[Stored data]
=-=-=

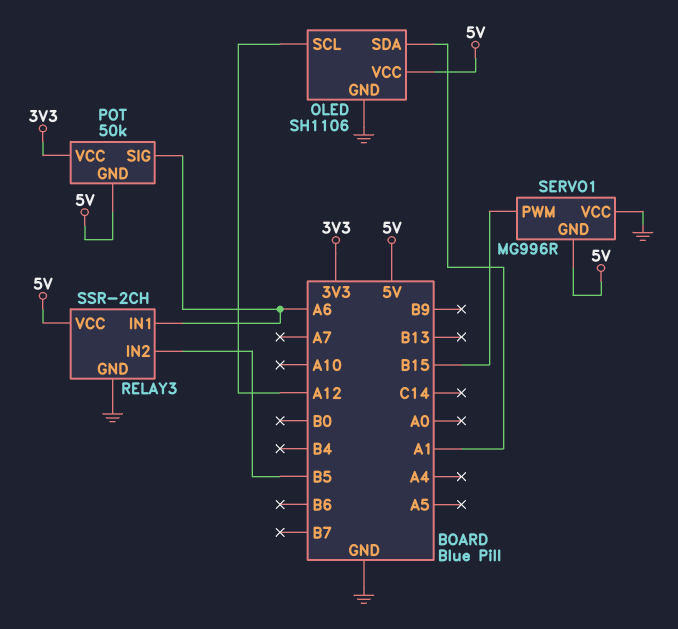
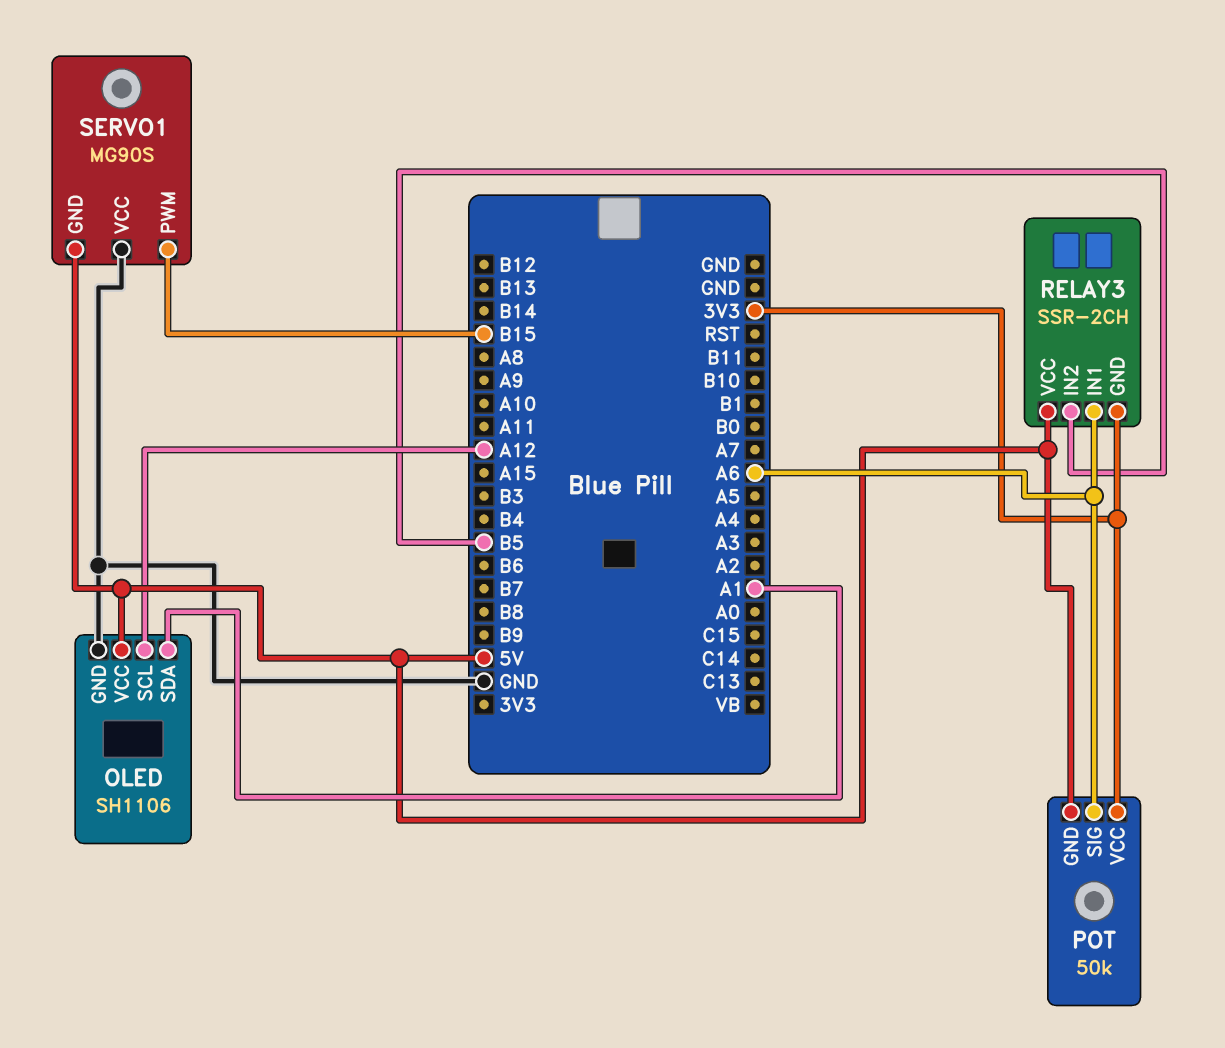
RELAY3 pin GND: GND -> 3V3
SERVO1: MG996R -> MG90S

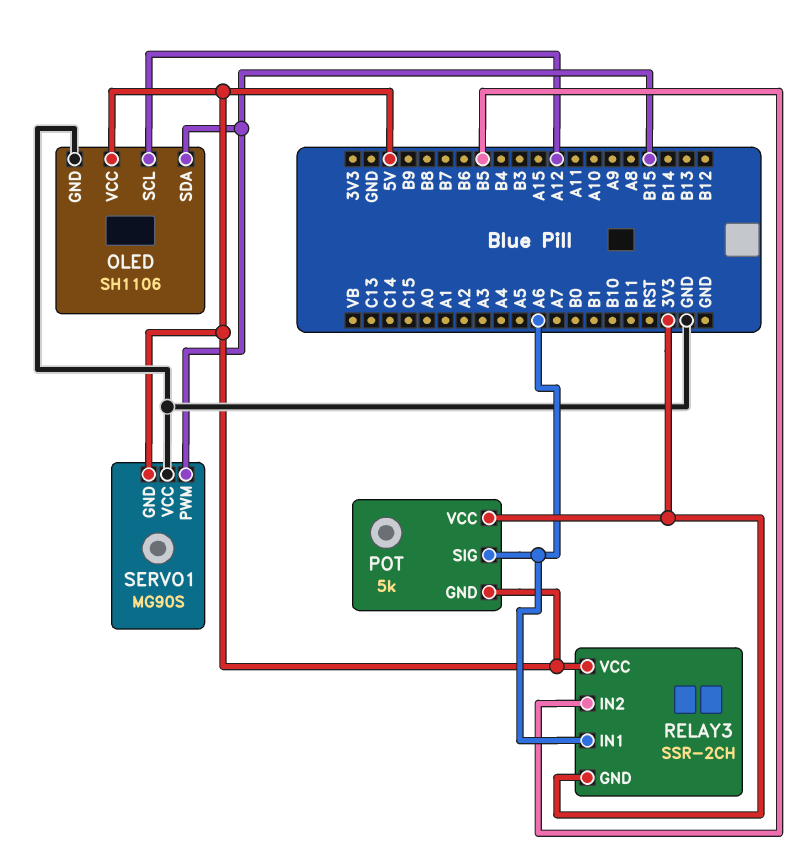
OLED pin SDA: A1 -> B15
POT: 50k -> 5k

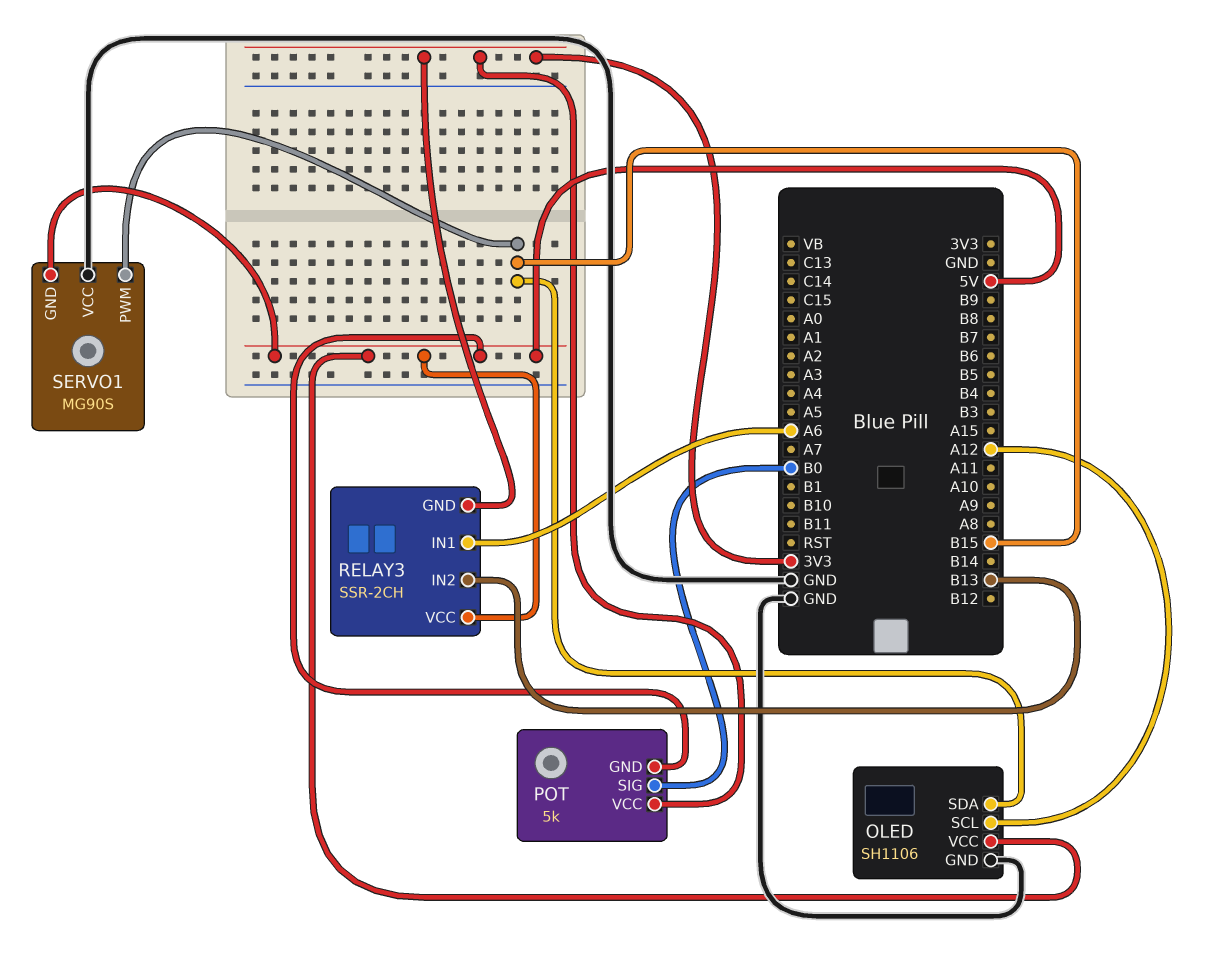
POT pin SIG: A6 -> B0
RELAY3 pin IN2: B5 -> B13

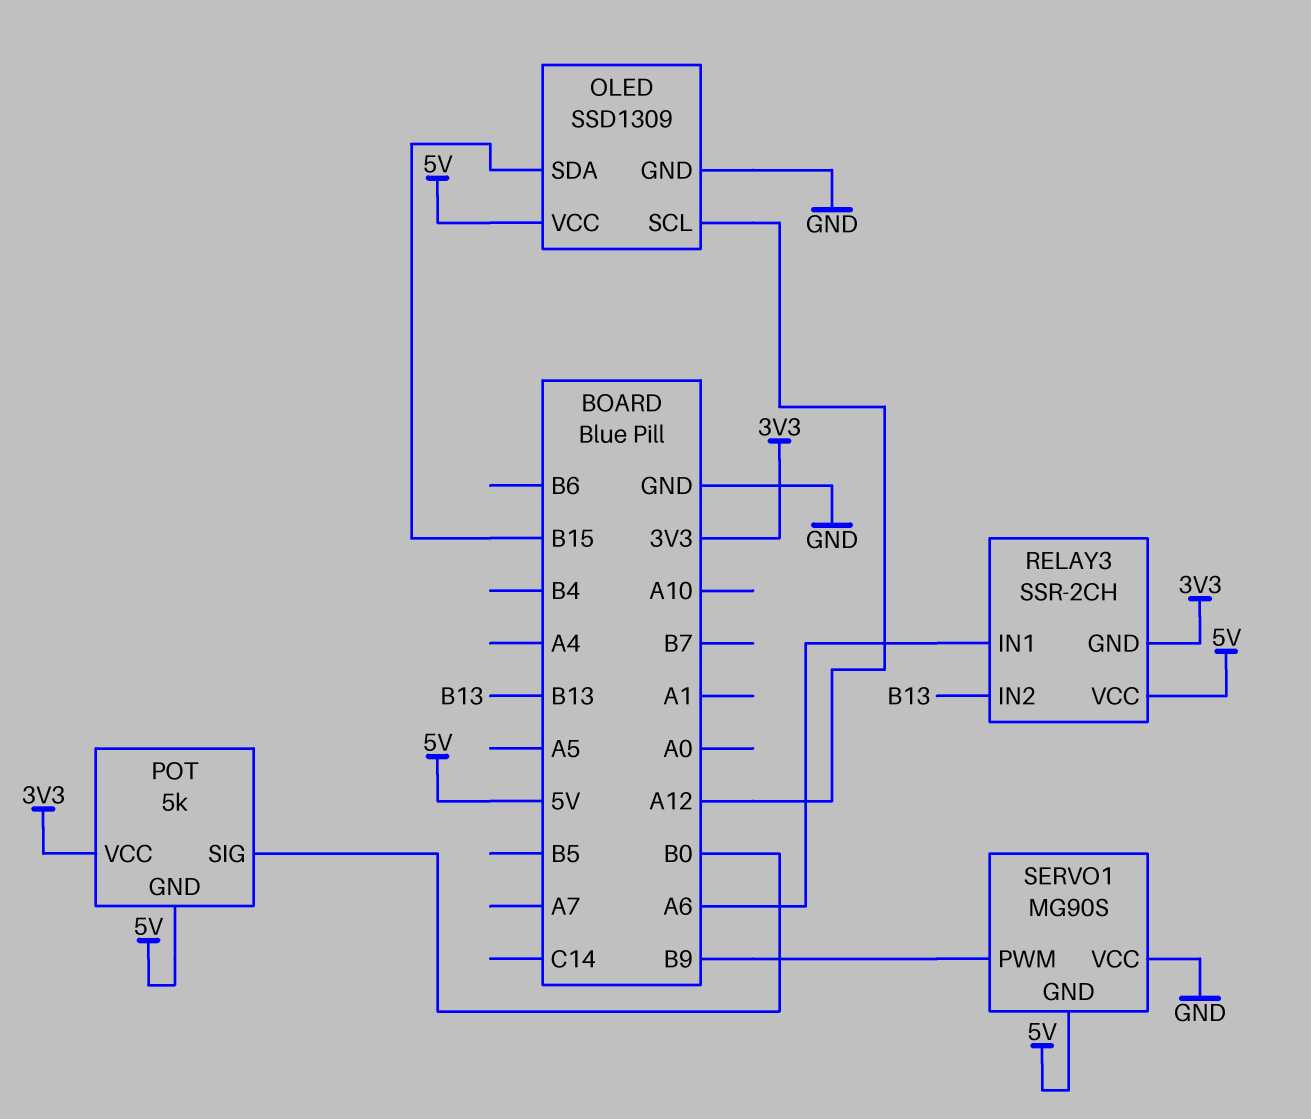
OLED: SH1106 -> SSD1309
SERVO1 pin PWM: B15 -> B9

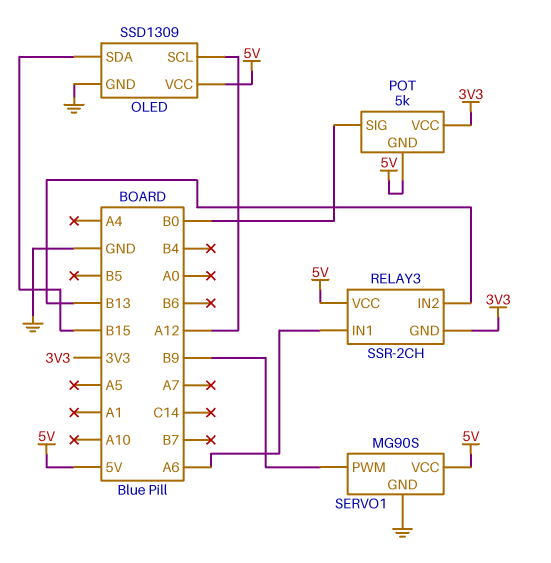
SERVO1 pin GND: 5V -> GND
SERVO1 pin VCC: GND -> 5V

=-=-=

# Exercise
Find the word "OLED" in the entries and show each line where it is found.

# Final answer
OLED pin SDA: A1 -> B15
OLED: SH1106 -> SSD1309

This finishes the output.